*Exercise*: Reproduce every entry exactly and leave its pictures out.

==== Provided material

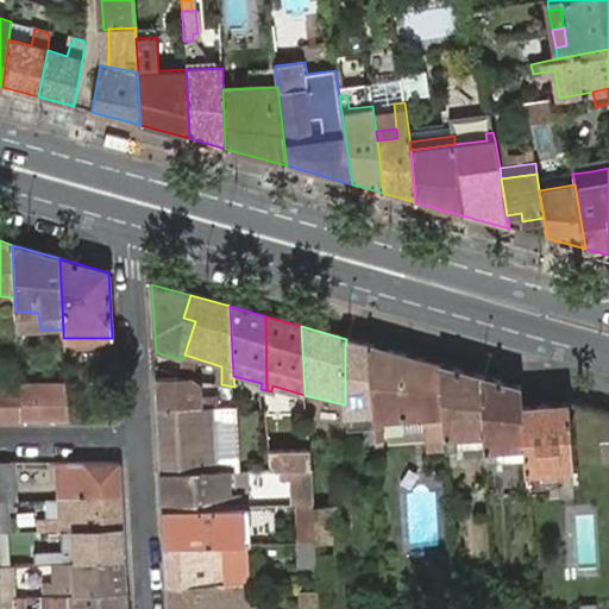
[(113,351),(112,338),(71,338),(74,352),(113,351)]
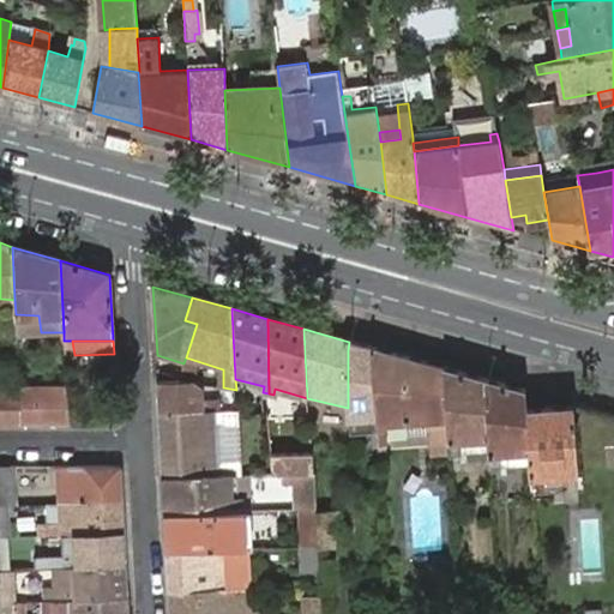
[(378,438),(372,348),(349,342),(348,350),(348,408),(348,420),(348,440),(378,438)]
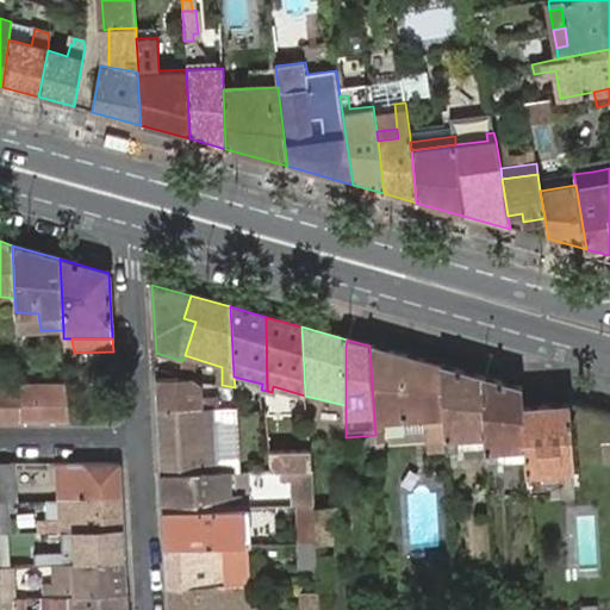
[(446,415),(442,367),(369,346),(375,435),(375,447),(384,447),(384,439),(383,419),(446,415)]
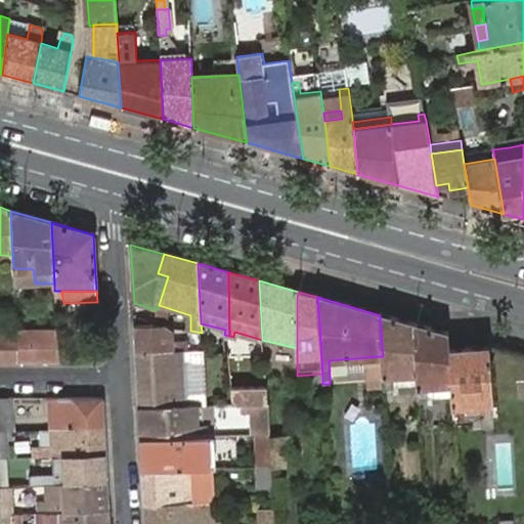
[(416,373),(413,324),(381,315),(383,356),(385,388),(393,388),(393,374),(416,373)]
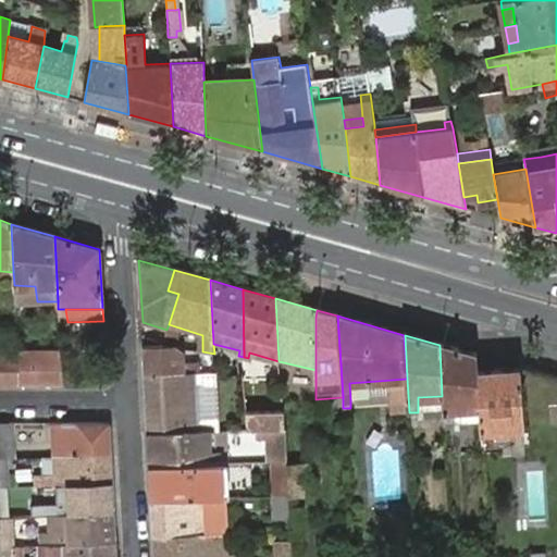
[(478,370),(478,355),(440,345),(442,396),(444,425),(455,424),(454,409),(480,406),(478,370)]
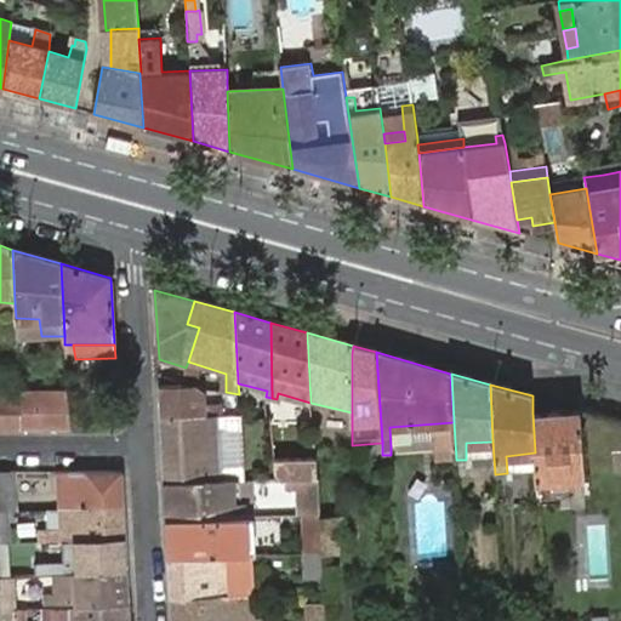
[(201,388),(160,388),(163,419),(223,416),(222,406),(204,408),(203,392),(201,388)]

========

*Expected output*:
[(113,351),(112,338),(71,338),(74,352),(113,351)]
[(378,438),(372,348),(349,342),(348,350),(348,408),(348,420),(348,440),(378,438)]
[(446,415),(442,367),(369,346),(375,435),(375,447),(384,447),(384,439),(383,419),(446,415)]
[(416,373),(413,324),(381,315),(383,356),(385,388),(393,388),(393,374),(416,373)]
[(478,370),(478,355),(440,345),(442,396),(444,425),(455,424),(454,409),(480,406),(478,370)]
[(201,388),(160,388),(163,419),(223,416),(222,406),(204,408),(203,392),(201,388)]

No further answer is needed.